[Edit tracking data]
⟨

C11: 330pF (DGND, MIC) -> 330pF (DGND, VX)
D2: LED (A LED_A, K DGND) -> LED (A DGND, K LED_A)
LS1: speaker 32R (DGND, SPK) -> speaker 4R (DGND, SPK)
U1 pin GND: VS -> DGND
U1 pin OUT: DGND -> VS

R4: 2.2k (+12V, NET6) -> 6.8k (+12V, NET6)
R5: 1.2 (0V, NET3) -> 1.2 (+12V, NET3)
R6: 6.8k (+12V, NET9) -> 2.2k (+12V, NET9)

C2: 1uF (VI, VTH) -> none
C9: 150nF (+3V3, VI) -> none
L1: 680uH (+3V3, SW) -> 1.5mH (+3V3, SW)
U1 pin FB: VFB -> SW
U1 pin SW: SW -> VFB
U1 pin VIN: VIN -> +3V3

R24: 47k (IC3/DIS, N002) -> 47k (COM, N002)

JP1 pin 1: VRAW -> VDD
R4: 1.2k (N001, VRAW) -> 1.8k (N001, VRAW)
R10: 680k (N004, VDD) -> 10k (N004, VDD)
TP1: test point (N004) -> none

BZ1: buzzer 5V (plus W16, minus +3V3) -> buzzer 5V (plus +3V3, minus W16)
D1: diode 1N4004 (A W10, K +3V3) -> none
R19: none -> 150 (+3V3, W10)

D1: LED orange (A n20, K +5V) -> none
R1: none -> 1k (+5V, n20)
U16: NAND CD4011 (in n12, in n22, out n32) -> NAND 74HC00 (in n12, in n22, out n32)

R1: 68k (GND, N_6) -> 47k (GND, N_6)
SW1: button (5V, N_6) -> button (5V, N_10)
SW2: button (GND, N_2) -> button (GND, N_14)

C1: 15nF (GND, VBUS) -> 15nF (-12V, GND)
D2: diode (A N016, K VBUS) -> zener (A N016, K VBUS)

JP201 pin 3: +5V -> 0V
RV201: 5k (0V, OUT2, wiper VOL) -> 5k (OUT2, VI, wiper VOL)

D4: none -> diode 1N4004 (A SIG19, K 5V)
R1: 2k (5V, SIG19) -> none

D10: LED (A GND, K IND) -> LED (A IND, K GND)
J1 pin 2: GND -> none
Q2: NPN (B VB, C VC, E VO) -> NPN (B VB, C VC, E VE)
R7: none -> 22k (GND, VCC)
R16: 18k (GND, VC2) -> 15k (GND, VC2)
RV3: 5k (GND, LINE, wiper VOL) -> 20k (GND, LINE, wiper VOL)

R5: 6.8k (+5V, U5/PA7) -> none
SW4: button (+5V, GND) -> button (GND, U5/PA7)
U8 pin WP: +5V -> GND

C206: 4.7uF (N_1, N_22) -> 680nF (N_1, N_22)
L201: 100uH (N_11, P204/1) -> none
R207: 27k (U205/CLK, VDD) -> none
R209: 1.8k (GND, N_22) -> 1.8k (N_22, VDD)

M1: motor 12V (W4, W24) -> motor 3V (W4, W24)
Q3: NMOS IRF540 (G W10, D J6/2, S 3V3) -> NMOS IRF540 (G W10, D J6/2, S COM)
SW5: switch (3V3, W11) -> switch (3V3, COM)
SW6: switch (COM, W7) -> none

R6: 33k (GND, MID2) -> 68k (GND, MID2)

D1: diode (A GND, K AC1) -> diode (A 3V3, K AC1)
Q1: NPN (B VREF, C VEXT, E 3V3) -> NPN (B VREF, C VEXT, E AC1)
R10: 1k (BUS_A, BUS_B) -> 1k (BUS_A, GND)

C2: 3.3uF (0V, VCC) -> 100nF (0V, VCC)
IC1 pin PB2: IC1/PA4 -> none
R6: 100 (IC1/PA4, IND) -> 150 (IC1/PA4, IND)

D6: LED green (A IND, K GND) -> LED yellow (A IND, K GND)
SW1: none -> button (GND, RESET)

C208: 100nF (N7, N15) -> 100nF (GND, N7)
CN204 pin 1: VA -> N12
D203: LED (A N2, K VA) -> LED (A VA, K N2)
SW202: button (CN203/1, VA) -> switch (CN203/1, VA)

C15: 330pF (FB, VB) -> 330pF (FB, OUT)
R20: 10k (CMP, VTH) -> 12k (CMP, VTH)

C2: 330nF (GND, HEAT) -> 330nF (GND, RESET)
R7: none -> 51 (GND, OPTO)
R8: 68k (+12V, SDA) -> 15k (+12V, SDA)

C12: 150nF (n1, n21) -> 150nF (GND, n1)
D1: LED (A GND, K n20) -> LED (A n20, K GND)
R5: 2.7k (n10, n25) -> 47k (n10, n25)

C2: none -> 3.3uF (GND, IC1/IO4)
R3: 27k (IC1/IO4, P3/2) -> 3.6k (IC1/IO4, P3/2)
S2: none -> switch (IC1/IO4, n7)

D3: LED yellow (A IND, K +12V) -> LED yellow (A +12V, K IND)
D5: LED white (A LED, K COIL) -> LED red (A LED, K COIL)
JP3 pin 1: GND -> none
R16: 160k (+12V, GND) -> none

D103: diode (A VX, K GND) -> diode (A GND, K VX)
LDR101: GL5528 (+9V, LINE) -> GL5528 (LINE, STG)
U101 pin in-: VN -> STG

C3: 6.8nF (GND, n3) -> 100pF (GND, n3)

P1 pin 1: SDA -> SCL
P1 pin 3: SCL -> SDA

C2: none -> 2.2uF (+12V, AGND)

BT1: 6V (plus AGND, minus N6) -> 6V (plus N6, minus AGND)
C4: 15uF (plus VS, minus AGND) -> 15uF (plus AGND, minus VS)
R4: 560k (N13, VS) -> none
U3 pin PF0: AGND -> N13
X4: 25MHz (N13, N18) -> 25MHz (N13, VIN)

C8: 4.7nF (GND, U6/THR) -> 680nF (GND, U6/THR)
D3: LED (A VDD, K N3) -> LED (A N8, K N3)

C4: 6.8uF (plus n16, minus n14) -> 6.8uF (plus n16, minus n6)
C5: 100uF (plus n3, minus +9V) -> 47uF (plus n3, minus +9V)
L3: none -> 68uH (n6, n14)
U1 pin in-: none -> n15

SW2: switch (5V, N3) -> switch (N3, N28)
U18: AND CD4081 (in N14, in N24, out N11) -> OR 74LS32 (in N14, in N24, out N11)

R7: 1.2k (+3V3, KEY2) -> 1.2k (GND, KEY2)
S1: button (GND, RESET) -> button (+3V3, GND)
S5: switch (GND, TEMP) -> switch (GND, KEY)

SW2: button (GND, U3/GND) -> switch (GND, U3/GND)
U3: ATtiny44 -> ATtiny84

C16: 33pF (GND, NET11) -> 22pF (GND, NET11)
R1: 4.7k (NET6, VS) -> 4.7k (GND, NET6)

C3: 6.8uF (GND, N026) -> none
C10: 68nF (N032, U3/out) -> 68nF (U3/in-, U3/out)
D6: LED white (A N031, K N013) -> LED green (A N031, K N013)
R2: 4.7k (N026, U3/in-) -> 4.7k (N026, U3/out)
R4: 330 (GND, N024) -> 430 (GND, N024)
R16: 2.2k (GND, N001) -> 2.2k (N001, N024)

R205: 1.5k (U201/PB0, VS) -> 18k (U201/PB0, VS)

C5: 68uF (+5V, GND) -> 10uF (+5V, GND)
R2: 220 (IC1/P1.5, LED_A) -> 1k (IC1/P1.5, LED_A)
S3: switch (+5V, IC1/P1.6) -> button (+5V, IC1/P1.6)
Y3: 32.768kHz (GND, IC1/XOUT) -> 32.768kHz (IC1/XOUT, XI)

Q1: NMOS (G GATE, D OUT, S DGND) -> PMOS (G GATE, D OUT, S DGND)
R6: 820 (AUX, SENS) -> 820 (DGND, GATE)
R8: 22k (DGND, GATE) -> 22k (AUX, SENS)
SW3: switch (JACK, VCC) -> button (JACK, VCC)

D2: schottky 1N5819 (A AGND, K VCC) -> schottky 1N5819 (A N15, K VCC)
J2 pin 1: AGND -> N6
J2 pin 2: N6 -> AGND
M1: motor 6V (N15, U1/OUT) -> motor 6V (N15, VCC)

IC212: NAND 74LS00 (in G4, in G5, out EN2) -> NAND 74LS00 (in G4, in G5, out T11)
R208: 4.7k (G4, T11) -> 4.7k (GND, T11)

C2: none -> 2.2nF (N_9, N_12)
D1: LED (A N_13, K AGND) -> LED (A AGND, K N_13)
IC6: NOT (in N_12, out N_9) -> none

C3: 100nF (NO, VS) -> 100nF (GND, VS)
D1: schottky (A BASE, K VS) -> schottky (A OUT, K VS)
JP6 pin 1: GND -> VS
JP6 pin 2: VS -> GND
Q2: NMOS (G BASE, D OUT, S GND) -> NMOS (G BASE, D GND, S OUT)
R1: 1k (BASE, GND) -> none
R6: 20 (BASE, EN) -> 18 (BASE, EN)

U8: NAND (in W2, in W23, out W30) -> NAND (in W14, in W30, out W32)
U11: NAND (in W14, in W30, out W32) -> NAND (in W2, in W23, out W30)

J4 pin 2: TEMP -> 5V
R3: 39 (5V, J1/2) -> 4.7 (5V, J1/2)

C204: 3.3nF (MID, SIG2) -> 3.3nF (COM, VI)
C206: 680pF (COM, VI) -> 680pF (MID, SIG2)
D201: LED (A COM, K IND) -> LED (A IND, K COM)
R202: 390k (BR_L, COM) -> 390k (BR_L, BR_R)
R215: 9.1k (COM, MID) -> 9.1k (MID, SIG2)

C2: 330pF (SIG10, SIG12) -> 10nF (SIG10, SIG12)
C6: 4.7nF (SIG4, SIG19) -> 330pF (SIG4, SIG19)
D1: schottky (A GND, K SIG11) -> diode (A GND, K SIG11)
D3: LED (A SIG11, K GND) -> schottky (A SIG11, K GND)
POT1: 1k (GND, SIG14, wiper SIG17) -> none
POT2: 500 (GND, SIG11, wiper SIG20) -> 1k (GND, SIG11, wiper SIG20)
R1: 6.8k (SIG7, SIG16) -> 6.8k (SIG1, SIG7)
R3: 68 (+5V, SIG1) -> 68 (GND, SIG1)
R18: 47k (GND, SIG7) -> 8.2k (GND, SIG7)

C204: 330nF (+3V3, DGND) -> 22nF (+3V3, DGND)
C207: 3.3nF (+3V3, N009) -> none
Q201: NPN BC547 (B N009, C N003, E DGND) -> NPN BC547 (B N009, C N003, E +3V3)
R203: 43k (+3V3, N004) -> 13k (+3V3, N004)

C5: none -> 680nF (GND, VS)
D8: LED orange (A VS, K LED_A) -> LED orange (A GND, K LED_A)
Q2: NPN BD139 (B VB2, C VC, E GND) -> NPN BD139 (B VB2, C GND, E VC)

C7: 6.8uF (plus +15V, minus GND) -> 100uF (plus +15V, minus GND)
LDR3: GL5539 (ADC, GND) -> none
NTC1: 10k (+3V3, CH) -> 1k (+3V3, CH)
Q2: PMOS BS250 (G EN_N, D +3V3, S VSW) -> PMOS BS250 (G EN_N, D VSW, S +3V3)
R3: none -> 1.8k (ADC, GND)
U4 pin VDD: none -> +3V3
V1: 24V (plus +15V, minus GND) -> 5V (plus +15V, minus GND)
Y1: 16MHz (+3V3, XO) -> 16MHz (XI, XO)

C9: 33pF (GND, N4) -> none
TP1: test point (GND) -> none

⟩

**WORK TO COMPLETE:**
Could you return the lines in the entries above that contain "diode"?

**OUTPUT BELOW:**
D1: diode 1N4004 (A W10, K +3V3) -> none
D2: diode (A N016, K VBUS) -> zener (A N016, K VBUS)
D4: none -> diode 1N4004 (A SIG19, K 5V)
D1: diode (A GND, K AC1) -> diode (A 3V3, K AC1)
D103: diode (A VX, K GND) -> diode (A GND, K VX)
D1: schottky (A GND, K SIG11) -> diode (A GND, K SIG11)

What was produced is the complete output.